◆ **WORK TO BE COMPLETED**
What you return should be every line below, word for word, and none of the images.

◆ **DATA FOR PROCESSING**
-------------------------

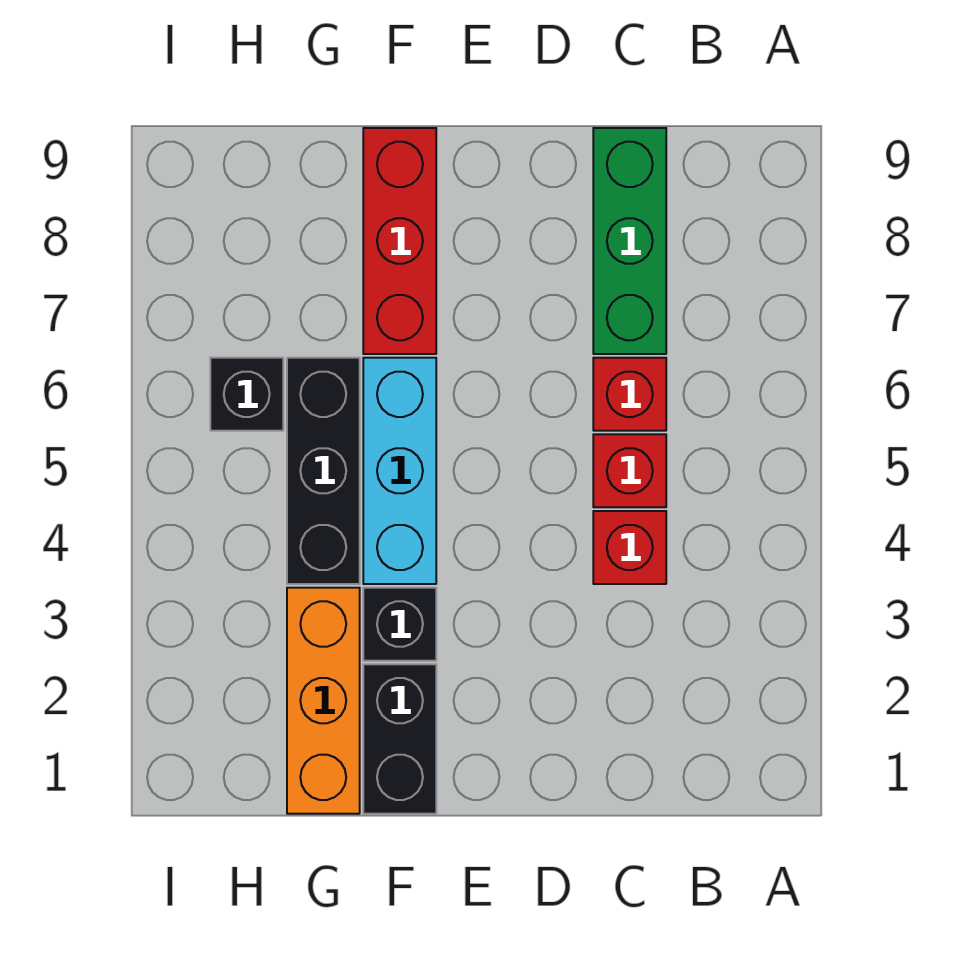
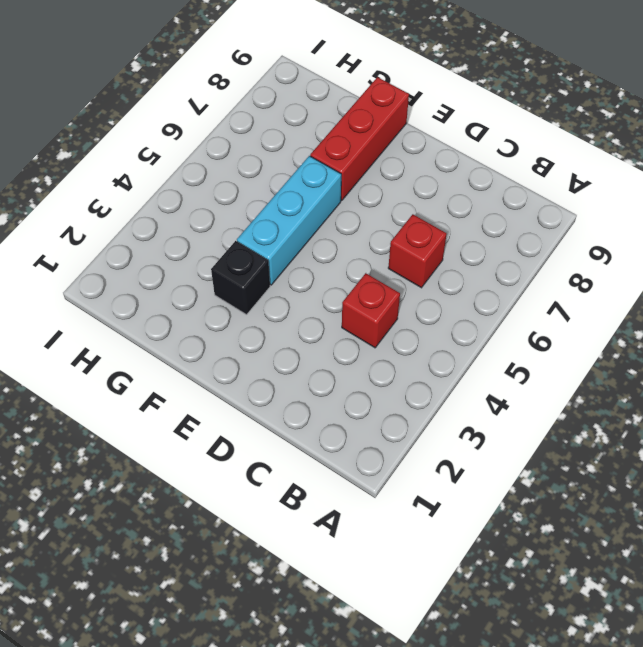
none -> red brick C5 level 1
none -> green brick C7:C9 level 1

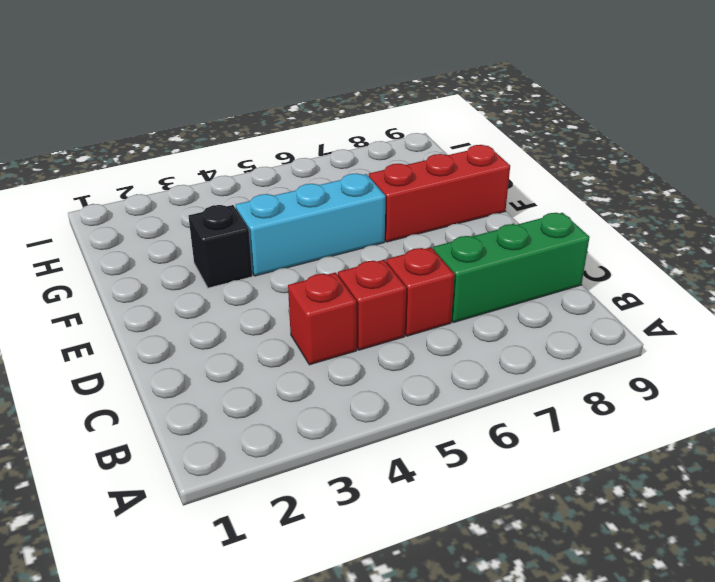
none -> black brick F1:F2 level 1
none -> orange brick G1:G3 level 1

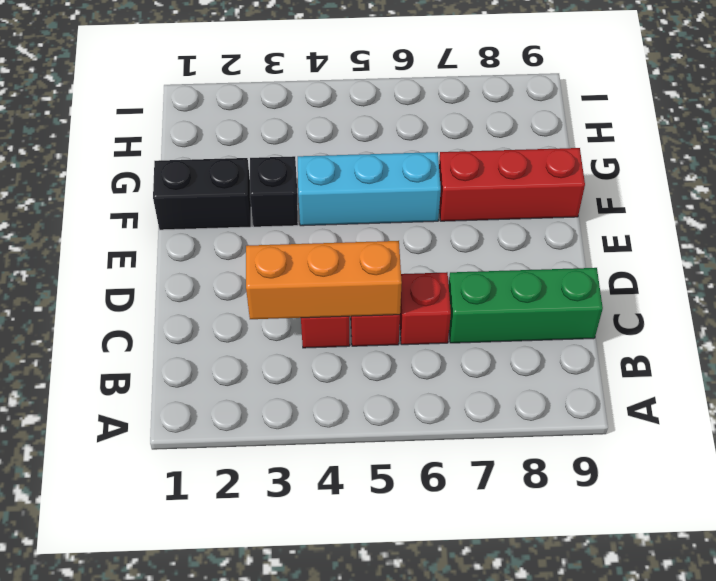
orange brick C3:C5 level 2 -> orange brick G1:G3 level 1
none -> black brick G4:G6 level 1
none -> black brick H6 level 1

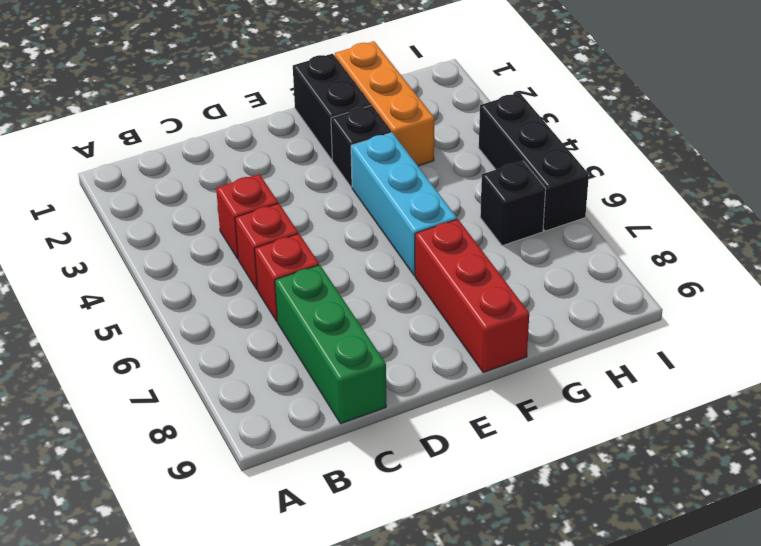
black brick I4:I6 level 1 -> black brick G4:G6 level 1

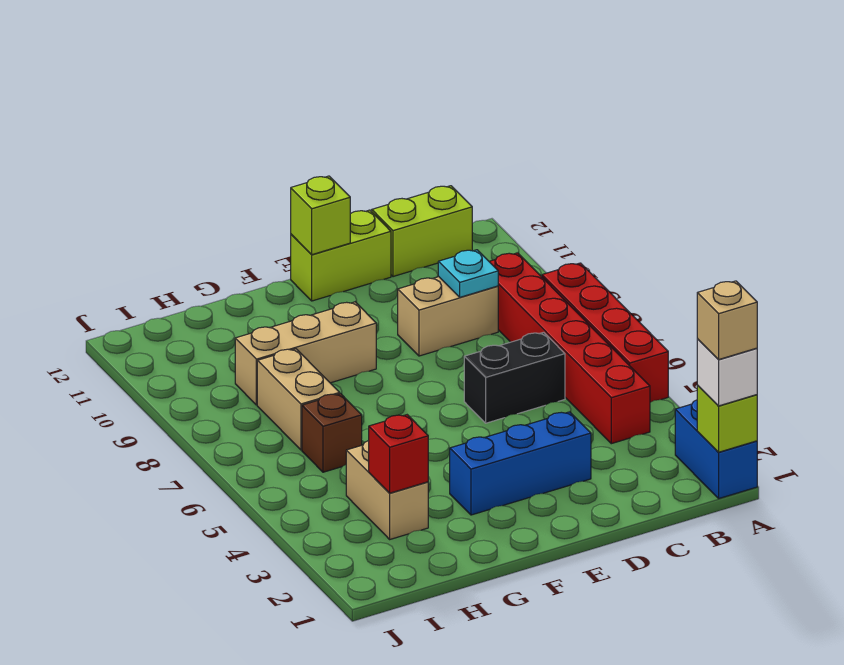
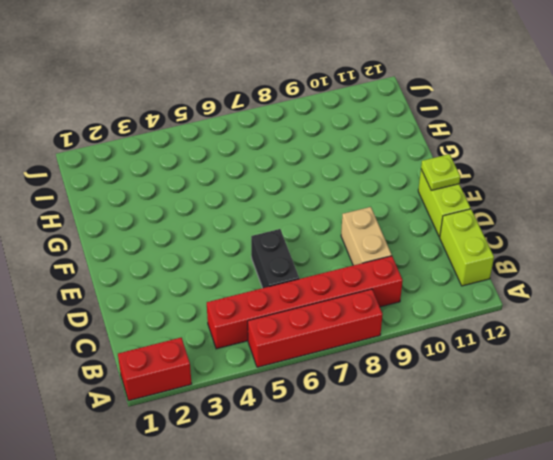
red brick A1:A2 level 1 -> blue brick A1:A2 level 1
lime plate E12 level 2 -> lime brick E12 level 2
none -> blue brick D3:F3 level 1
none -> tan brick F9:H9 level 1
none -> tan brick H3:H4 level 1

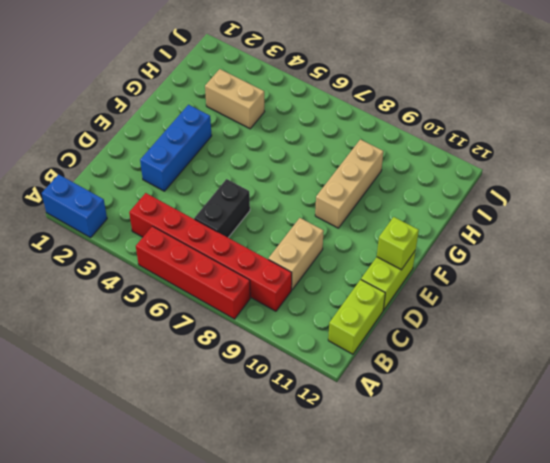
none -> brown brick H6 level 1
none -> tan brick H7:H8 level 1
none -> lime brick A1 level 2

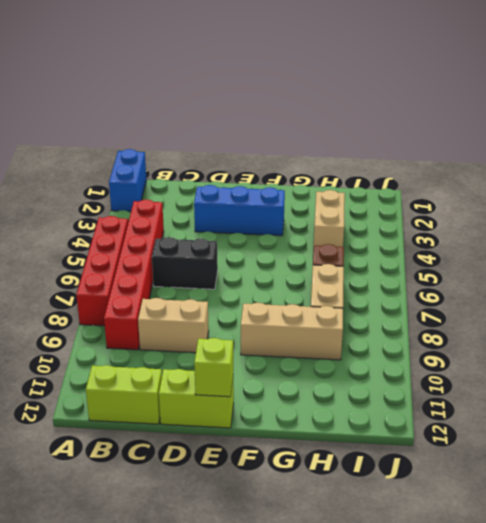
none -> lime brick A1 level 2
none -> cyan plate C9 level 2
none -> red brick H3 level 2

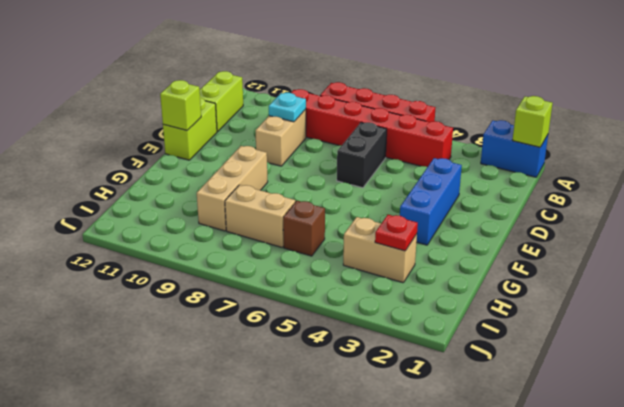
red plate H3 level 2 -> red brick H3 level 2
none -> white brick A1 level 3
none -> tan brick A1 level 4

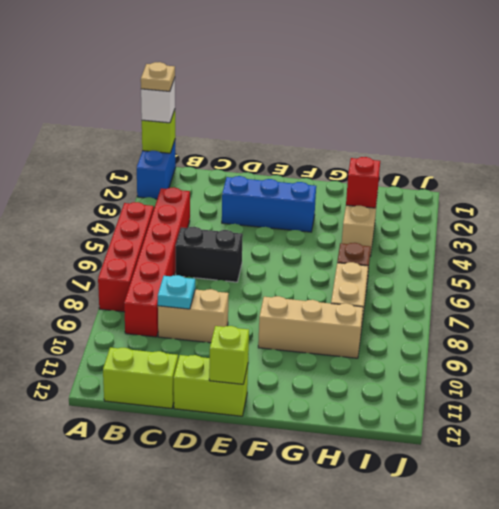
tan plate A1 level 4 -> tan brick A1 level 4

-------------------------

◆ **SOLUTION TO THIS EXERCISE**
none -> red brick C5 level 1
none -> green brick C7:C9 level 1

none -> black brick F1:F2 level 1
none -> orange brick G1:G3 level 1

orange brick C3:C5 level 2 -> orange brick G1:G3 level 1
none -> black brick G4:G6 level 1
none -> black brick H6 level 1

black brick I4:I6 level 1 -> black brick G4:G6 level 1

red brick A1:A2 level 1 -> blue brick A1:A2 level 1
lime plate E12 level 2 -> lime brick E12 level 2
none -> blue brick D3:F3 level 1
none -> tan brick F9:H9 level 1
none -> tan brick H3:H4 level 1

none -> brown brick H6 level 1
none -> tan brick H7:H8 level 1
none -> lime brick A1 level 2

none -> lime brick A1 level 2
none -> cyan plate C9 level 2
none -> red brick H3 level 2

red plate H3 level 2 -> red brick H3 level 2
none -> white brick A1 level 3
none -> tan brick A1 level 4

tan plate A1 level 4 -> tan brick A1 level 4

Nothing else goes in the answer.